## [The task]
What is the number of lines in the entries that contain "cabinet"? Reply with that number only.

-.-.-

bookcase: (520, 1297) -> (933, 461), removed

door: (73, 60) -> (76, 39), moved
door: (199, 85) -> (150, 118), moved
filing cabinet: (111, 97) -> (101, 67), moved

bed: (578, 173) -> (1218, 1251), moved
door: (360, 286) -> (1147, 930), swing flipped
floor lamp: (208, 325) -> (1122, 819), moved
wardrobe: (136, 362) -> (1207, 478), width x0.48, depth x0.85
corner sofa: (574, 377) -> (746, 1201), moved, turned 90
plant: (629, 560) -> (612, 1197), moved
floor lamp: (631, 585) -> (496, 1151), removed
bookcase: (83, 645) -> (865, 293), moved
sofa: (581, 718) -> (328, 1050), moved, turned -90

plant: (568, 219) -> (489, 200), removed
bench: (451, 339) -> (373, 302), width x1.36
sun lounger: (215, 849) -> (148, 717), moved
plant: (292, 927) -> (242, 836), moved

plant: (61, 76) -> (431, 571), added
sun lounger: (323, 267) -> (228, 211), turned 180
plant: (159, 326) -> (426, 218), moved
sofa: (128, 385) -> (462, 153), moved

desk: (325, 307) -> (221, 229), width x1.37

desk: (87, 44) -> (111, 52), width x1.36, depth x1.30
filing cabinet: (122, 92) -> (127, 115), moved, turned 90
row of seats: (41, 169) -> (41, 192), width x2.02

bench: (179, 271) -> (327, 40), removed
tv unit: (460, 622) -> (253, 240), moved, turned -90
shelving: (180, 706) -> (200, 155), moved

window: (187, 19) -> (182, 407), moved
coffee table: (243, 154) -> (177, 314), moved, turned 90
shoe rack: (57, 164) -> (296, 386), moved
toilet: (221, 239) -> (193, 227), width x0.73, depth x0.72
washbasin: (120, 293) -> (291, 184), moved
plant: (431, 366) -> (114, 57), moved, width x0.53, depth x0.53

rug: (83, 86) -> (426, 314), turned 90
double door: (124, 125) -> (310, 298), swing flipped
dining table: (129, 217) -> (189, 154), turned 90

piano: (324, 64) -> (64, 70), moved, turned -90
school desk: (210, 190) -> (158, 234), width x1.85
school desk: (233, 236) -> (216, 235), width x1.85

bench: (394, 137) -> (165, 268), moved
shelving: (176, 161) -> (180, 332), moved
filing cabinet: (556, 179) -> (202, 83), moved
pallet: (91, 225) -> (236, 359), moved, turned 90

-.-.-

## [The answer]
3